THE TASK: In the entries below, find the line containing "J201 pin 1: N1 -> GND". Copy it and all lines after it, exactly, through the end.

(Change listing data)
┄┄┄┄┄┄

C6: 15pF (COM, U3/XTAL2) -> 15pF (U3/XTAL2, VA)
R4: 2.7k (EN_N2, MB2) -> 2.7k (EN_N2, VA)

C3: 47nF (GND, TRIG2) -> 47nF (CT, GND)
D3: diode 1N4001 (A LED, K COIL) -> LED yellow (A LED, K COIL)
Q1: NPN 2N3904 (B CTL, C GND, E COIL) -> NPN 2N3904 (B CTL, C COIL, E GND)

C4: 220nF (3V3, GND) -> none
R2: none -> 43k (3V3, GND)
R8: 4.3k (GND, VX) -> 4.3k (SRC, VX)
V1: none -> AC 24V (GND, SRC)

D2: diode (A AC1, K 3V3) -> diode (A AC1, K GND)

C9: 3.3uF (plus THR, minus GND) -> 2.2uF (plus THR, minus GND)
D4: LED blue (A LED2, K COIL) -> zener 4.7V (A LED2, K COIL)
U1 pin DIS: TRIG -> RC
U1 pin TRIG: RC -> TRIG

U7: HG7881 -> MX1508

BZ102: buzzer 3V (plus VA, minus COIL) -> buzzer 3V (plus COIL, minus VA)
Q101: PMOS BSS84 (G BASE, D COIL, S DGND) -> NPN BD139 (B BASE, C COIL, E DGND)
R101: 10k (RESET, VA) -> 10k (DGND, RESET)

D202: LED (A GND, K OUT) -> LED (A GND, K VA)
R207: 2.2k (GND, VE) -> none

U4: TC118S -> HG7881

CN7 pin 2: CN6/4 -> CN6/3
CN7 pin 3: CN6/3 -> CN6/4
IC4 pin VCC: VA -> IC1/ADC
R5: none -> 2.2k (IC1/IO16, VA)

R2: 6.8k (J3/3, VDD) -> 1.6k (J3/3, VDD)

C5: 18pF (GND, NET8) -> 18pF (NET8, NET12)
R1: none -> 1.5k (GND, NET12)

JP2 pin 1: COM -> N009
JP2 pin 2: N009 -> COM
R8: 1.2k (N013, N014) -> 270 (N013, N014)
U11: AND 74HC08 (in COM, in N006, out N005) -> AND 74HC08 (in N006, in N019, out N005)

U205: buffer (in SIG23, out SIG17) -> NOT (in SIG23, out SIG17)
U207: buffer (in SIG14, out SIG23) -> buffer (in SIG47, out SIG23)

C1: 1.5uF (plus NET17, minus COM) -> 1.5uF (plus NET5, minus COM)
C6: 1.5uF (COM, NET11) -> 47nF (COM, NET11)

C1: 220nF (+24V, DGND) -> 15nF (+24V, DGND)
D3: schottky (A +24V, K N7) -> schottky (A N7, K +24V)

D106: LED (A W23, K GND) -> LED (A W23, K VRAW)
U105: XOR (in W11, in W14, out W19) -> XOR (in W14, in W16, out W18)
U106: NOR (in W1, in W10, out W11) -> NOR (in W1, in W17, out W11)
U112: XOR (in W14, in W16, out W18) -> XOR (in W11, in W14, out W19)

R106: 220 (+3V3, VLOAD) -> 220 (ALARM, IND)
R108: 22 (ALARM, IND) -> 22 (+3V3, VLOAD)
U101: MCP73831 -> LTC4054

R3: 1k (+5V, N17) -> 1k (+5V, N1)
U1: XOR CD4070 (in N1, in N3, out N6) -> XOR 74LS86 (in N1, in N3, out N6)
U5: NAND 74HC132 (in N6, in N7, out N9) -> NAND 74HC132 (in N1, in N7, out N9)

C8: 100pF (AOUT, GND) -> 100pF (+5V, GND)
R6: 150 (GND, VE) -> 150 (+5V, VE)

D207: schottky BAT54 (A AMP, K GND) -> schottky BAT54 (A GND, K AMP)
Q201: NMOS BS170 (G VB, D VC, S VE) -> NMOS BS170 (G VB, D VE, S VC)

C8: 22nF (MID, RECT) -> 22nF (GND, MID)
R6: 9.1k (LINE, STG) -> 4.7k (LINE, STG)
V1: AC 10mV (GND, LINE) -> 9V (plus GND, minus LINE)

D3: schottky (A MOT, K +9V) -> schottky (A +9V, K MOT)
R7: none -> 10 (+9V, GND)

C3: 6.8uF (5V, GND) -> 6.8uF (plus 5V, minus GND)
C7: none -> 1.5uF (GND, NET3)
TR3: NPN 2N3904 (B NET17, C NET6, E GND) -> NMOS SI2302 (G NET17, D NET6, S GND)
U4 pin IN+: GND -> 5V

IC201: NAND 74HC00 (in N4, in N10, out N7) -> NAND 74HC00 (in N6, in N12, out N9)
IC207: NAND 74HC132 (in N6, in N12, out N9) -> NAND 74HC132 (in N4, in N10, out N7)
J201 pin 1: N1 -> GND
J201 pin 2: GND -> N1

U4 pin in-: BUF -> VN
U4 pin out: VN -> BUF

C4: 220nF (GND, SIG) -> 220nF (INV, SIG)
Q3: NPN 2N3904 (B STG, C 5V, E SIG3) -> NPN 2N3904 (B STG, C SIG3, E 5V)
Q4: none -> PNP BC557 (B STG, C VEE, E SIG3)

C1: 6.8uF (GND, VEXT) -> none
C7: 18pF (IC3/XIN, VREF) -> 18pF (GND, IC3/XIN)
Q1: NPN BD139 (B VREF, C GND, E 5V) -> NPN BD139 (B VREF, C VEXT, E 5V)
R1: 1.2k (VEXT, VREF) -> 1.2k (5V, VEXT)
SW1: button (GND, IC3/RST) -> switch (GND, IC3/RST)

┄┄┄┄┄┄

REPLY:
J201 pin 1: N1 -> GND
J201 pin 2: GND -> N1

U4 pin in-: BUF -> VN
U4 pin out: VN -> BUF

C4: 220nF (GND, SIG) -> 220nF (INV, SIG)
Q3: NPN 2N3904 (B STG, C 5V, E SIG3) -> NPN 2N3904 (B STG, C SIG3, E 5V)
Q4: none -> PNP BC557 (B STG, C VEE, E SIG3)

C1: 6.8uF (GND, VEXT) -> none
C7: 18pF (IC3/XIN, VREF) -> 18pF (GND, IC3/XIN)
Q1: NPN BD139 (B VREF, C GND, E 5V) -> NPN BD139 (B VREF, C VEXT, E 5V)
R1: 1.2k (VEXT, VREF) -> 1.2k (5V, VEXT)
SW1: button (GND, IC3/RST) -> switch (GND, IC3/RST)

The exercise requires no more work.